The answer must be one number: how many lines in the records below contain the string "degrees".

[Object state comparisons]
------------------------------------
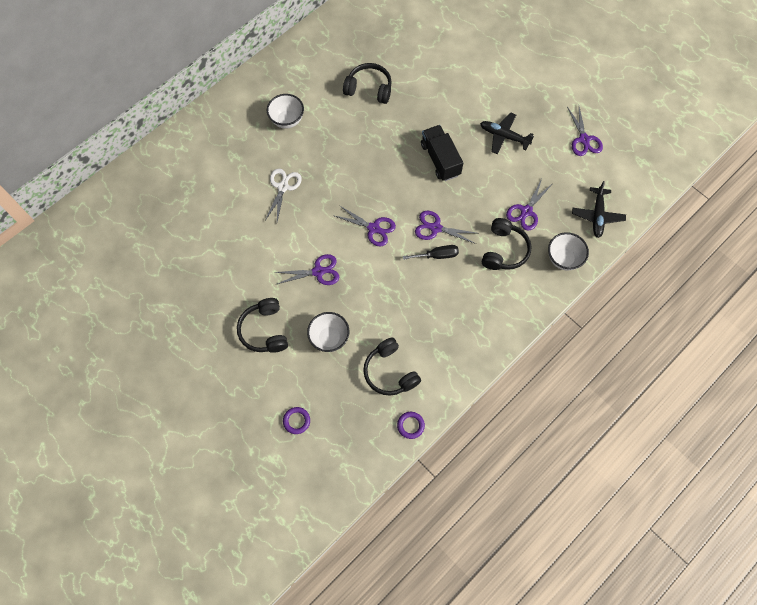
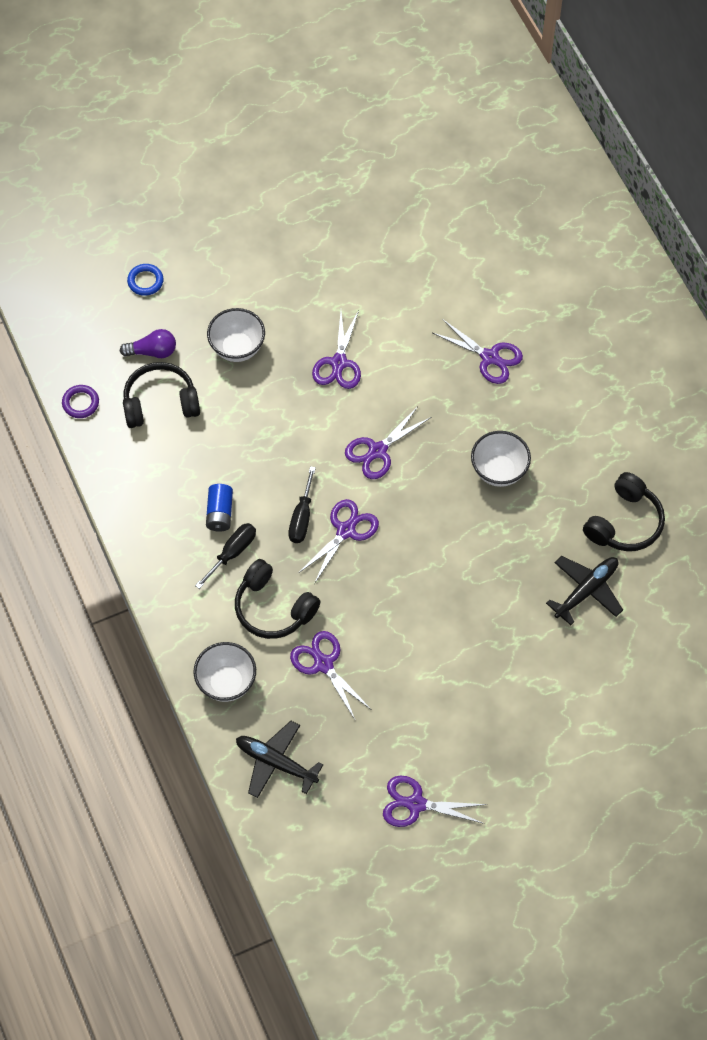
camera: 110 degrees right, 5 degrees down
(264, 330) = (280, 278): black headphones -> none
(283, 187) = (490, 357): white scissors -> purple scissors
(287, 120) = (604, 394): white bowl -> white bowl (499, 471)
(296, 421) = (145, 281): purple ring -> blue ring
(352, 393) = (152, 351): none -> purple light bulb
(440, 159) = (458, 578): black truck -> none
(454, 304) = (220, 513): none -> blue battery
(478, 286) = (232, 553): none -> black screwdriver
(504, 136) = (466, 685): black plane -> black plane (586, 590)

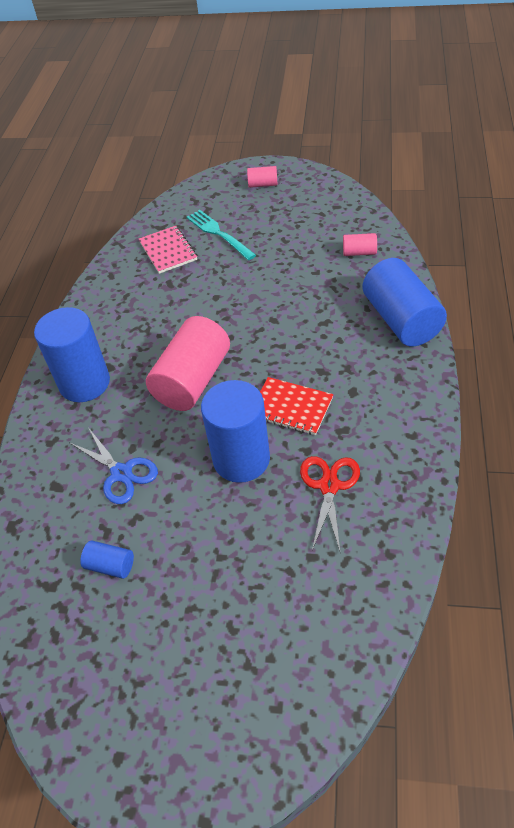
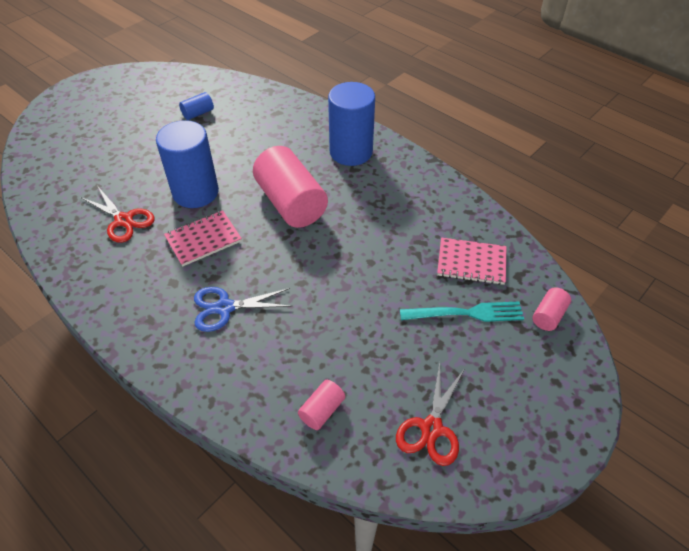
camera: 120 degrees right, 0 degrees up
(121, 473) = (253, 139): blue scissors -> blue scissors (225, 308)
(263, 184) = (533, 407): pink cylinder -> pink cylinder (548, 316)
(291, 407) = (203, 239): red notebook -> pink notebook
(319, 210) = (431, 428): none -> red scissors
(401, 320) = (200, 371): blue cylinder -> none

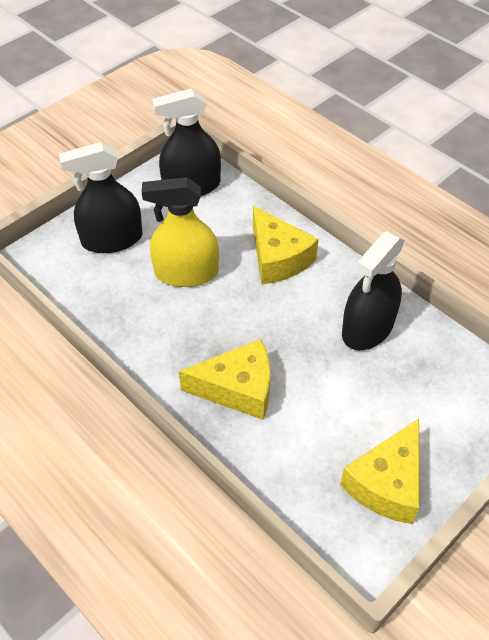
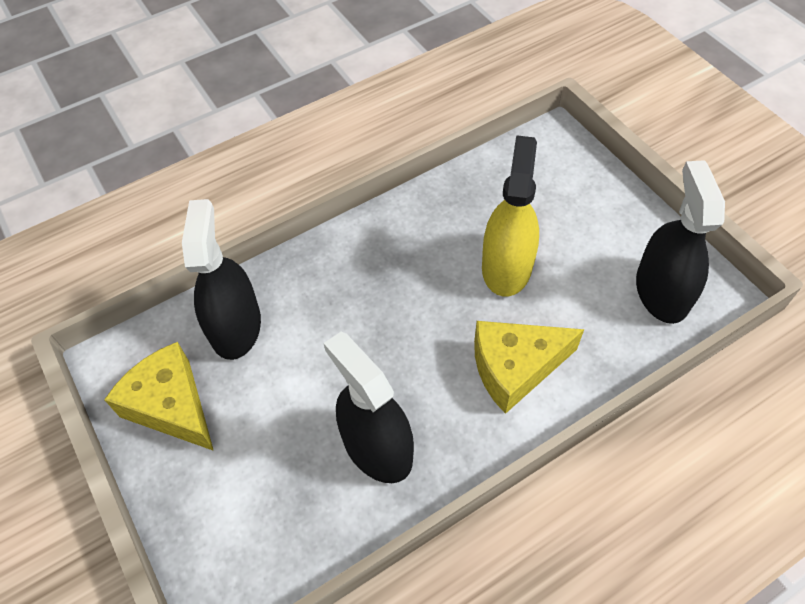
camera: 105 degrees right, 5 degrees up
(112, 239) = (571, 202): black spray bottle -> black spray bottle (235, 326)
(238, 389) = (332, 291): yellow cheese -> none

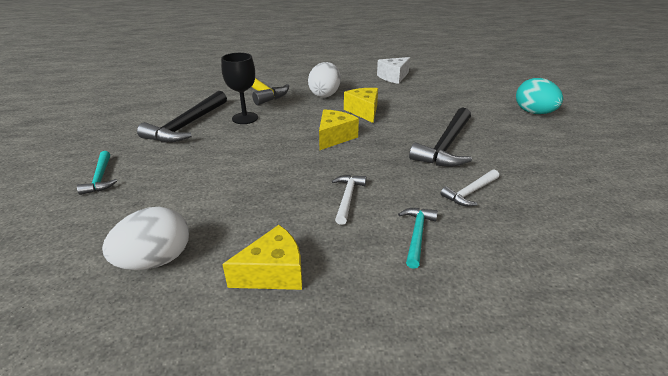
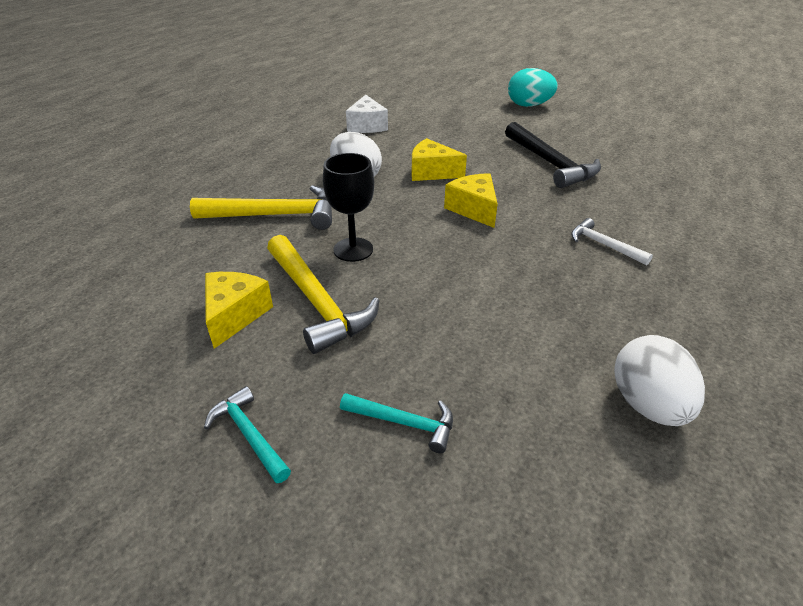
camera: 55 degrees left, 5 degrees up
(187, 125) = (317, 302): black hammer -> yellow hammer
(273, 273) = (705, 327): yellow cheese -> yellow cheese (235, 315)
(417, 235) = (684, 234): turquoise hammer -> turquoise hammer (249, 435)
(470, 192) = (636, 186): white hammer -> none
------------------------------------
● **Task answer**
4